* **SHORT TASK**: Find the line containing "Target: lymphocytic infiltrate." in the material below; copy that line and all following lines exactly.

_ _ _

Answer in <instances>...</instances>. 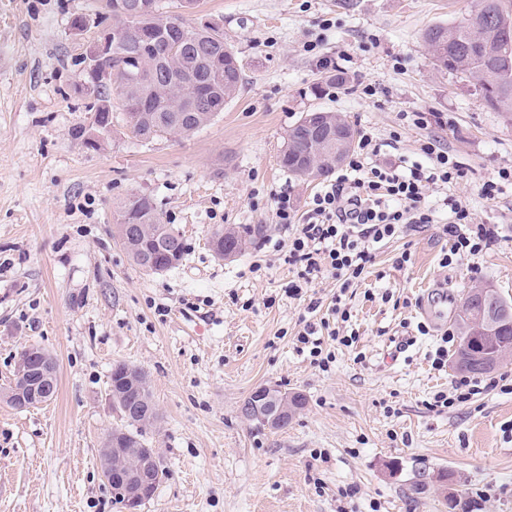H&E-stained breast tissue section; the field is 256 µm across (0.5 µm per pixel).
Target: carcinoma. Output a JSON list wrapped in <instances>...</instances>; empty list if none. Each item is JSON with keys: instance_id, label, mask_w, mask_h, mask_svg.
Masks as SVG:
<instances>
[{"instance_id": "obj_1", "label": "carcinoma", "mask_w": 512, "mask_h": 512, "mask_svg": "<svg viewBox=\"0 0 512 512\" xmlns=\"http://www.w3.org/2000/svg\"><path fill=\"white\" fill-rule=\"evenodd\" d=\"M139 0H100L98 17L79 15L72 25L101 26L107 17L117 20L124 34L117 44L98 54L95 73H107L112 83L95 89L86 111L97 124L112 125L114 100L132 123L131 132L145 140L165 135L189 136L206 126L224 105L237 95L243 71L234 49L224 42V30L215 26H192L180 15L160 12L158 0L147 13L135 9ZM483 25L476 29L469 16L450 24H437L423 34V42L435 66L450 74H461L479 92L484 104L512 122V0H481ZM357 132L340 116L330 112L319 117L311 110L288 132L279 155L280 166L300 179L324 176L336 169L328 163L327 151L343 148L348 157L355 148ZM116 226L151 224L153 228L136 238L120 236L136 264L141 256L154 254V264L165 272L184 256V243L169 225L162 224L152 199L131 195L115 212ZM261 225L221 229L212 233L210 243L222 258L236 255L254 237ZM491 313V335L496 343L512 348V322L502 319L494 303L476 308ZM461 336L456 350V367L474 373L493 368L497 361L484 359L486 340L468 338L467 322L459 318ZM143 370L119 363L112 368L111 382L117 410L135 407L156 419L151 392L126 388V379L137 378Z\"/></svg>"}]
</instances>
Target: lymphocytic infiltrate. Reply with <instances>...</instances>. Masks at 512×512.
Returning <instances> with one entry per match:
<instances>
[{
	"label": "lymphocytic infiltrate",
	"instance_id": "obj_1",
	"mask_svg": "<svg viewBox=\"0 0 512 512\" xmlns=\"http://www.w3.org/2000/svg\"><path fill=\"white\" fill-rule=\"evenodd\" d=\"M428 165L403 167L377 161L378 143L361 133L358 149L325 192L317 194L304 224L288 238V262L299 266V281L291 285L300 295L303 285L331 274L341 294L368 273L377 244L393 238L404 225L433 223L434 212L425 200L429 187L445 186L463 178L459 161L440 149L435 140L421 144ZM442 205L448 211V249L441 264L475 255L489 248L496 237L492 225L474 223L470 212L455 197ZM334 297L332 310L341 313L342 299Z\"/></svg>",
	"mask_w": 512,
	"mask_h": 512
}]
</instances>
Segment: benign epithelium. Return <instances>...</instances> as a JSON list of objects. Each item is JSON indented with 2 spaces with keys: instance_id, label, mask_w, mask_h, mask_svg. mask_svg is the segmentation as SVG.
I'll list each match as a JSON object with an SVG mask.
<instances>
[{
  "instance_id": "1",
  "label": "benign epithelium",
  "mask_w": 512,
  "mask_h": 512,
  "mask_svg": "<svg viewBox=\"0 0 512 512\" xmlns=\"http://www.w3.org/2000/svg\"><path fill=\"white\" fill-rule=\"evenodd\" d=\"M16 369L30 381L32 391L18 395V407L29 405L30 399H47L55 389L56 368L52 367L47 353L29 351L18 356ZM276 397L275 387L259 388V395L243 405V413L251 418H260L272 426L288 413L286 402L277 407L269 406L266 399ZM104 442L110 447L103 449L101 472L112 491L123 499L124 512H139L148 491L157 485L162 476L160 458L153 448H127L125 442L112 438L107 433Z\"/></svg>"
}]
</instances>
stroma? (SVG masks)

_ _ _

* **EXERCISE OUTPUT**:
Target: lymphocytic infiltrate. Reply with <instances>...</instances>. Masks at 512×512.
Returning <instances> with one entry per match:
<instances>
[{
	"label": "lymphocytic infiltrate",
	"instance_id": "obj_1",
	"mask_svg": "<svg viewBox=\"0 0 512 512\" xmlns=\"http://www.w3.org/2000/svg\"><path fill=\"white\" fill-rule=\"evenodd\" d=\"M428 165L403 167L377 161L378 143L361 133L358 149L325 192L317 194L304 224L288 238V262L299 266V281L291 285L300 295L303 285L331 274L341 294L368 273L377 244L393 238L404 225L433 223L434 212L425 200L429 187L445 186L463 178L459 161L440 149L435 140L421 144ZM442 205L448 211V249L441 264L475 255L489 248L496 237L492 225L474 223L470 212L455 197ZM334 297L332 310L341 313L342 299Z\"/></svg>",
	"mask_w": 512,
	"mask_h": 512
}]
</instances>
Segment: benign epithelium. Return <instances>...</instances> as a JSON list of objects. Each item is JSON indented with 2 spaces with keys: instance_id, label, mask_w, mask_h, mask_svg. mask_svg is the segmentation as SVG.
I'll list each match as a JSON object with an SVG mask.
<instances>
[{
  "instance_id": "1",
  "label": "benign epithelium",
  "mask_w": 512,
  "mask_h": 512,
  "mask_svg": "<svg viewBox=\"0 0 512 512\" xmlns=\"http://www.w3.org/2000/svg\"><path fill=\"white\" fill-rule=\"evenodd\" d=\"M16 369L30 381L32 391L18 395V407L29 405L30 399H47L55 389L56 368L52 367L47 353L29 351L18 356ZM276 397L275 387L259 388V395L243 405V413L251 418H260L272 426L288 413L286 402L277 407L269 406L266 399ZM104 442L110 447L103 449L101 472L112 491L123 499L124 512H139L148 491L157 485L162 476L160 458L153 448H127L125 442L112 438L107 433Z\"/></svg>"
}]
</instances>
stroma? (SVG masks)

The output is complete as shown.